WORK TO COMPLETE
Take the line that contains "(450, 416) = (480, 439): orange" in the data below and each line after it, through the last, and repeat them unchanged.

SUPPLIED INFORMATION
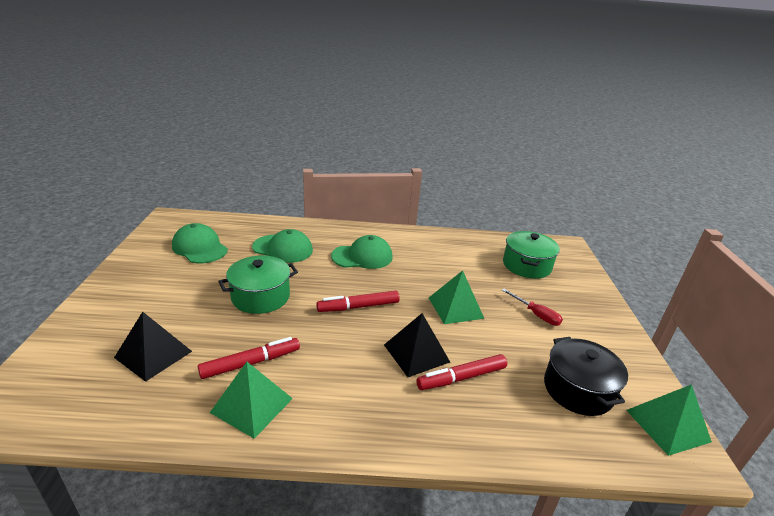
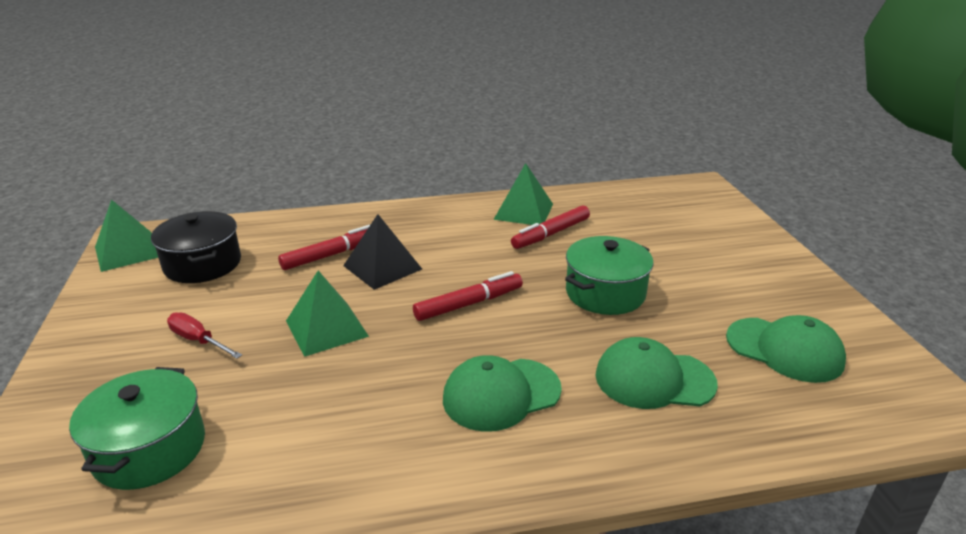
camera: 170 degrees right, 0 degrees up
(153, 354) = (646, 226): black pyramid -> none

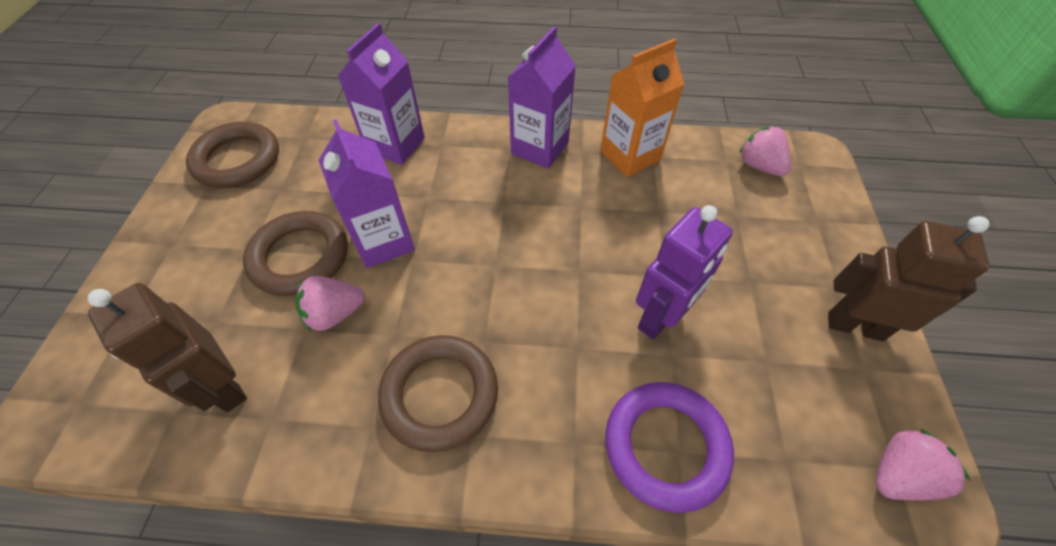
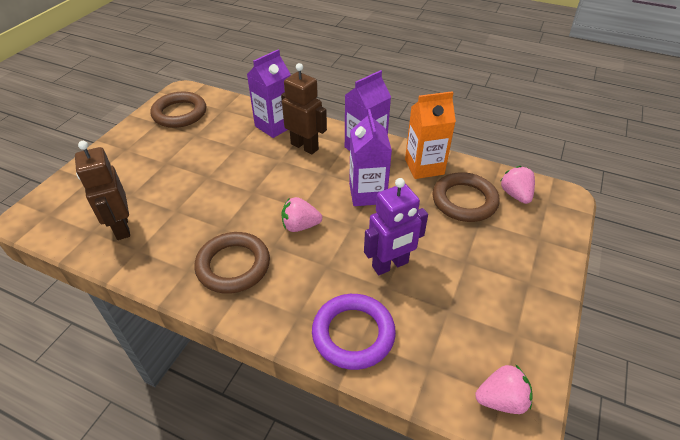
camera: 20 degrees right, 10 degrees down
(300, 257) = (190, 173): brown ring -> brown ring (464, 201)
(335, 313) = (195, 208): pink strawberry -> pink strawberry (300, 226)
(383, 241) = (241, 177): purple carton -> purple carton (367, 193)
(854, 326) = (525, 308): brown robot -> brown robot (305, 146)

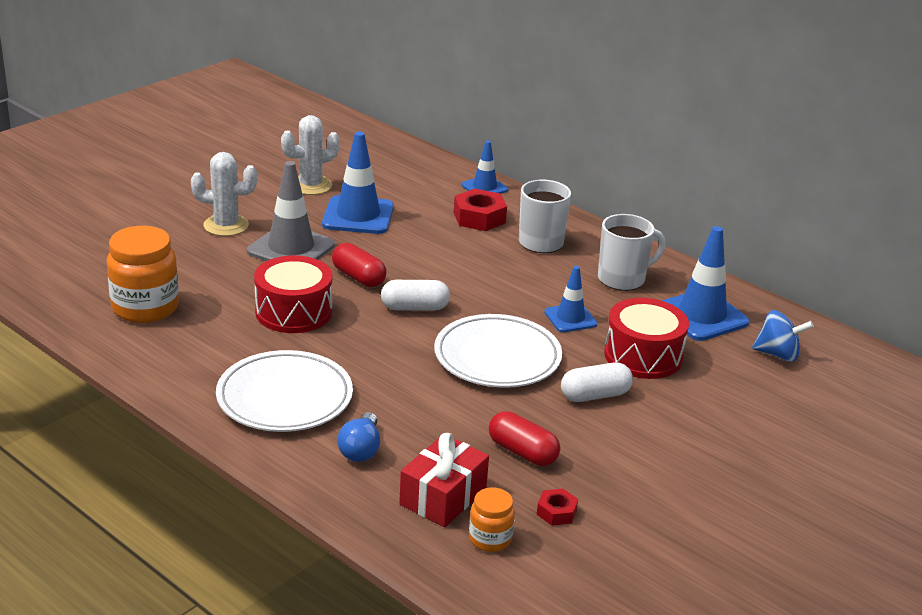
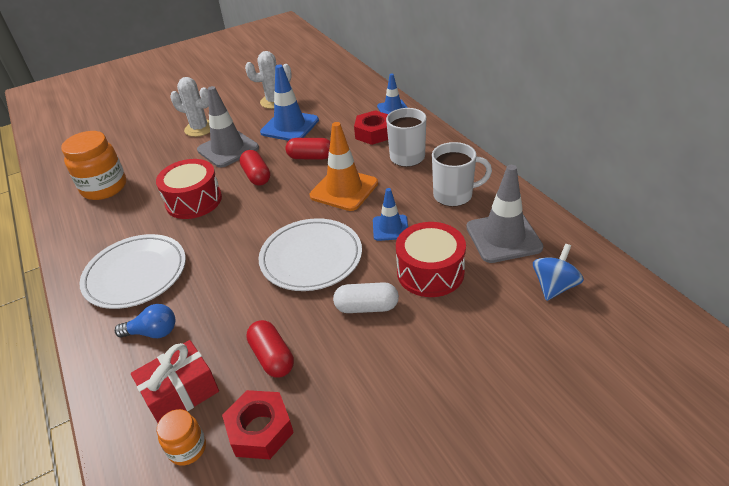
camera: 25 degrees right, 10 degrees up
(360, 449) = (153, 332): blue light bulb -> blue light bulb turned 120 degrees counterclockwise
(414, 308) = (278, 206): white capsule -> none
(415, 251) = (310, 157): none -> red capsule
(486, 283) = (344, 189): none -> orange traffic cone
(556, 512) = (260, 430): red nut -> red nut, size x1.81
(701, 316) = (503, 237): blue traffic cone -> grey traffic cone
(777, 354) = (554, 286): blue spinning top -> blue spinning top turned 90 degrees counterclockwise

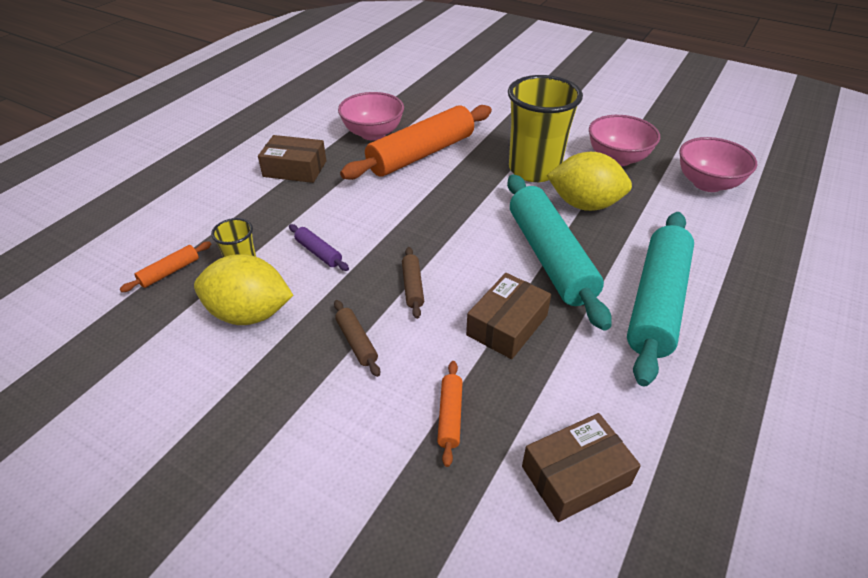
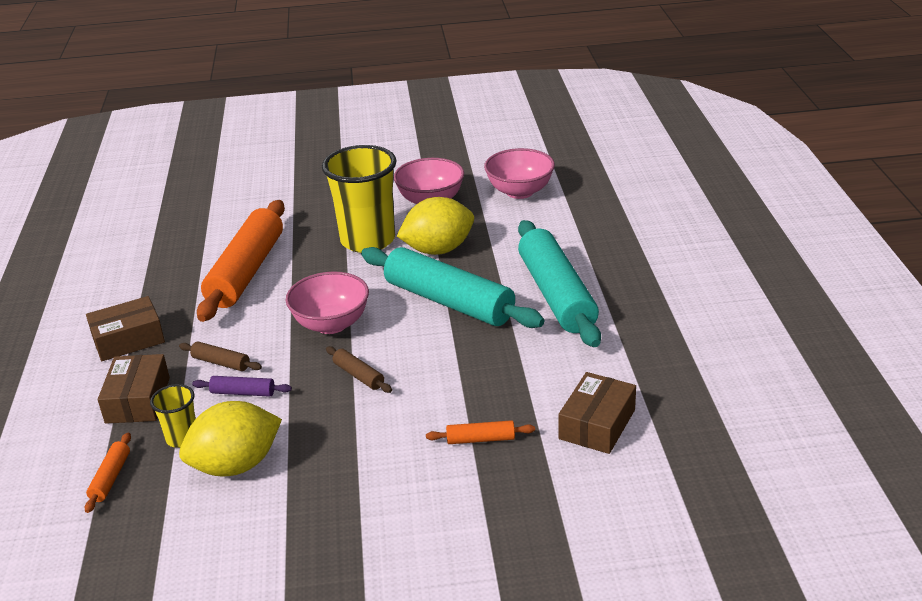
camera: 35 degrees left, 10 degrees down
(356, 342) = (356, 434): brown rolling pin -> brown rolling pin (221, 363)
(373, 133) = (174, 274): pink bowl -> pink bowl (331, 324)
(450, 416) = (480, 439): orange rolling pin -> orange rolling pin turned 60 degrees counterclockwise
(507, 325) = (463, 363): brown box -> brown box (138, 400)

RESULT OF THIS TASK
(450, 416) = (480, 439): orange rolling pin -> orange rolling pin turned 60 degrees counterclockwise
(507, 325) = (463, 363): brown box -> brown box (138, 400)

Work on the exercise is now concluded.